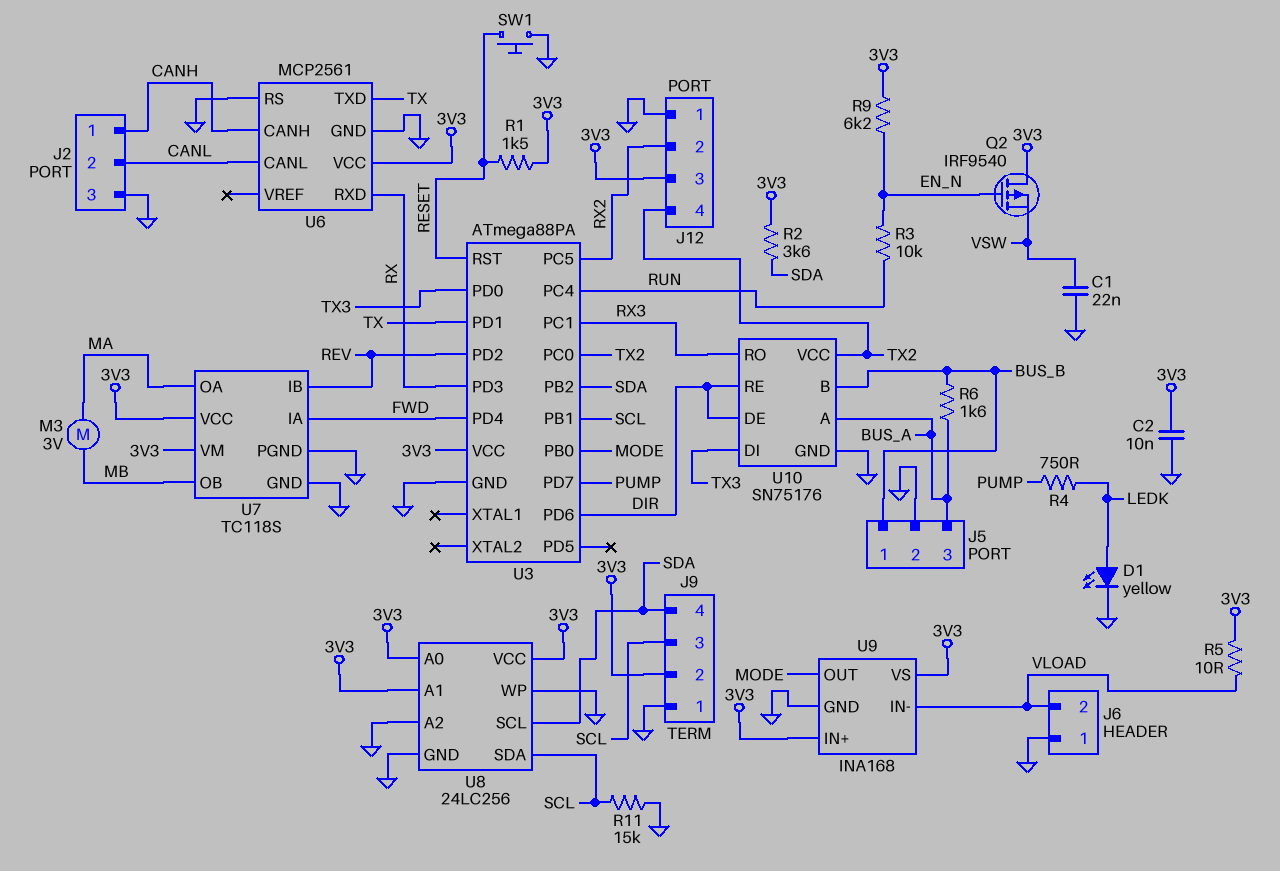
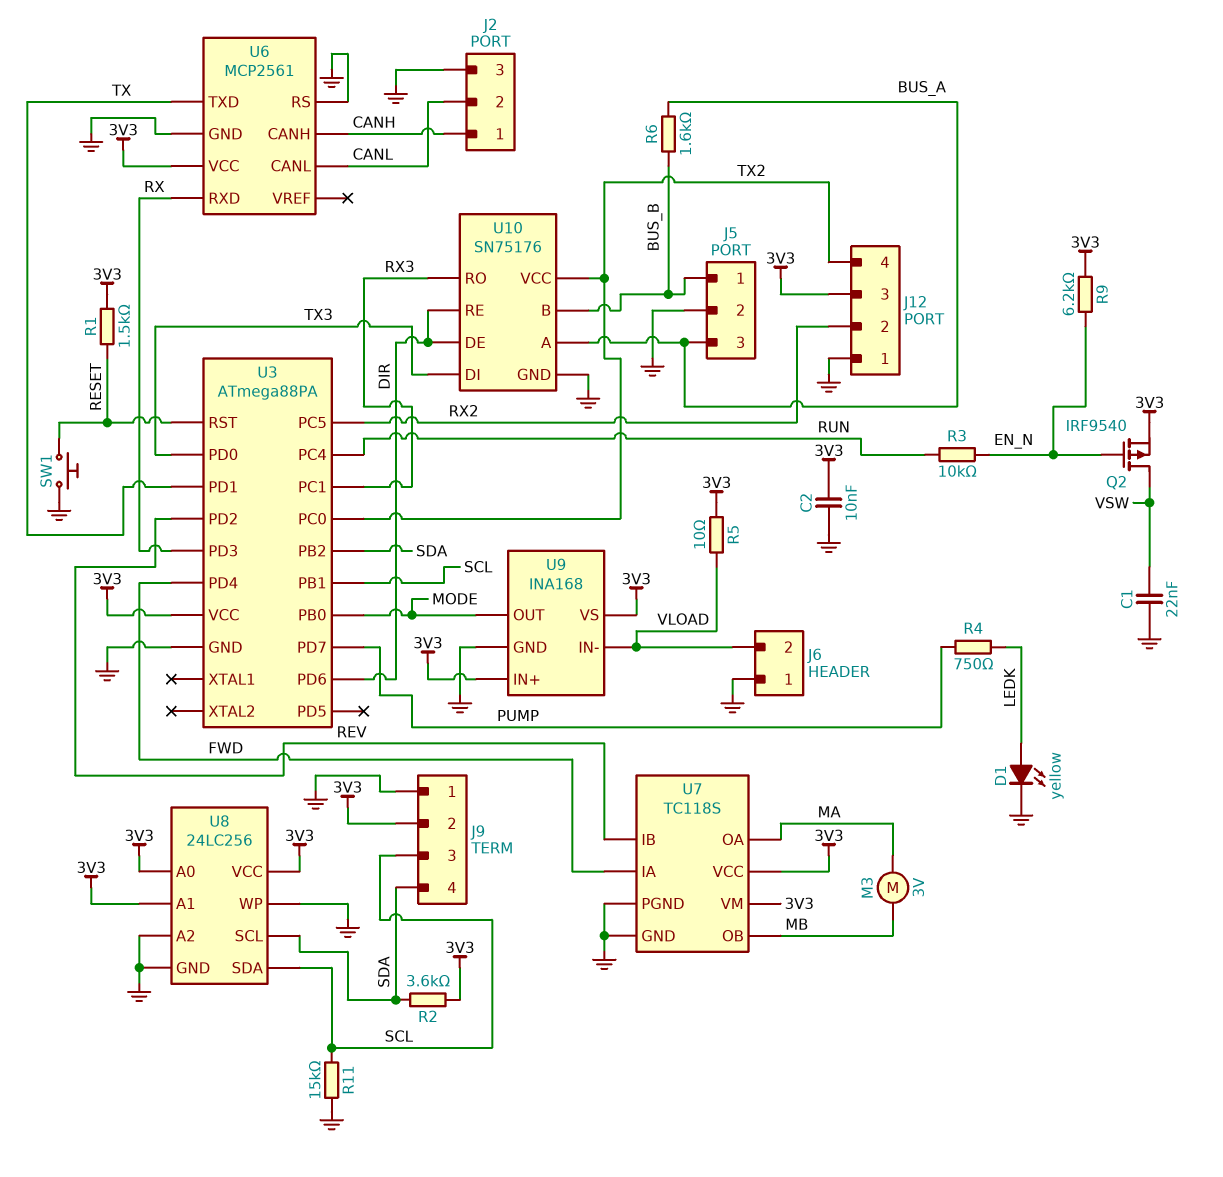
Q2: PMOS IRF9540 (G EN_N, D 3V3, S VSW) -> PMOS IRF9540 (G EN_N, D VSW, S 3V3)

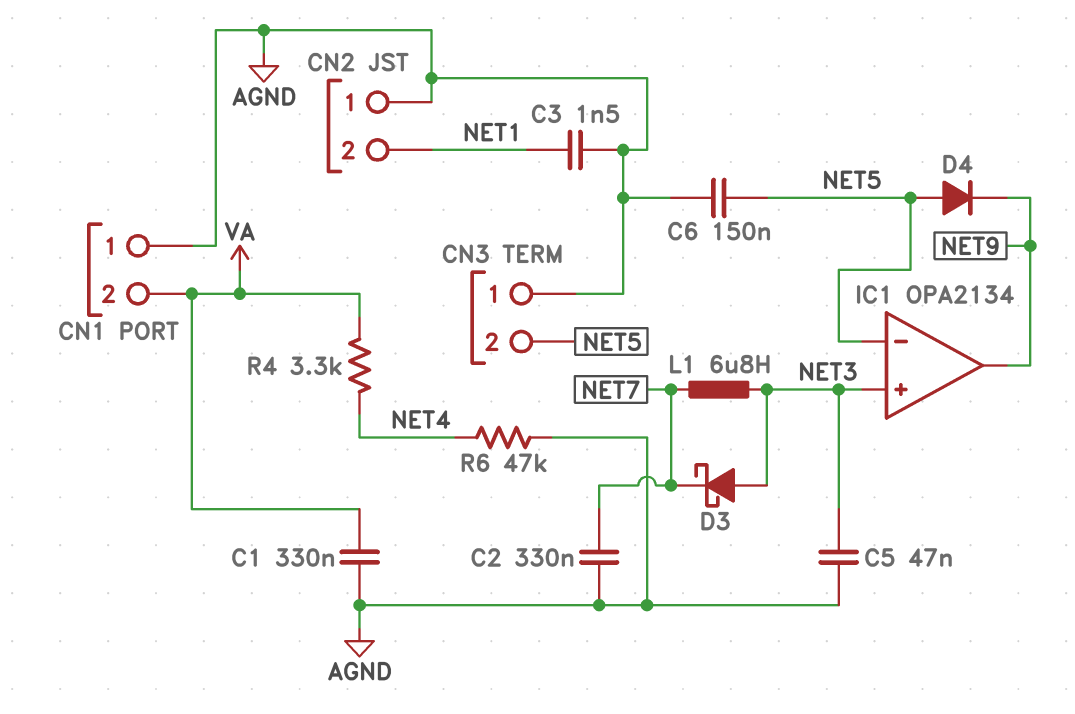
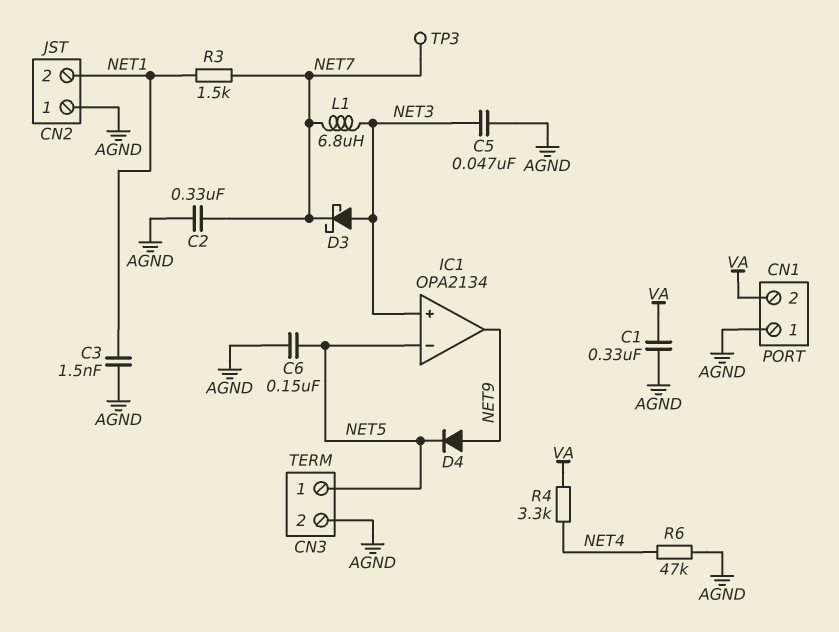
CN3 pin 1: AGND -> NET5
CN3 pin 2: NET5 -> AGND
D4: diode (A NET5, K NET9) -> diode (A NET9, K NET5)
R3: none -> 1.5k (NET1, NET7)
TP3: none -> test point (NET7)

» Requirement: I need each line of the entries that holds the string "AGND" located and copied.

» Task response:
CN3 pin 1: AGND -> NET5
CN3 pin 2: NET5 -> AGND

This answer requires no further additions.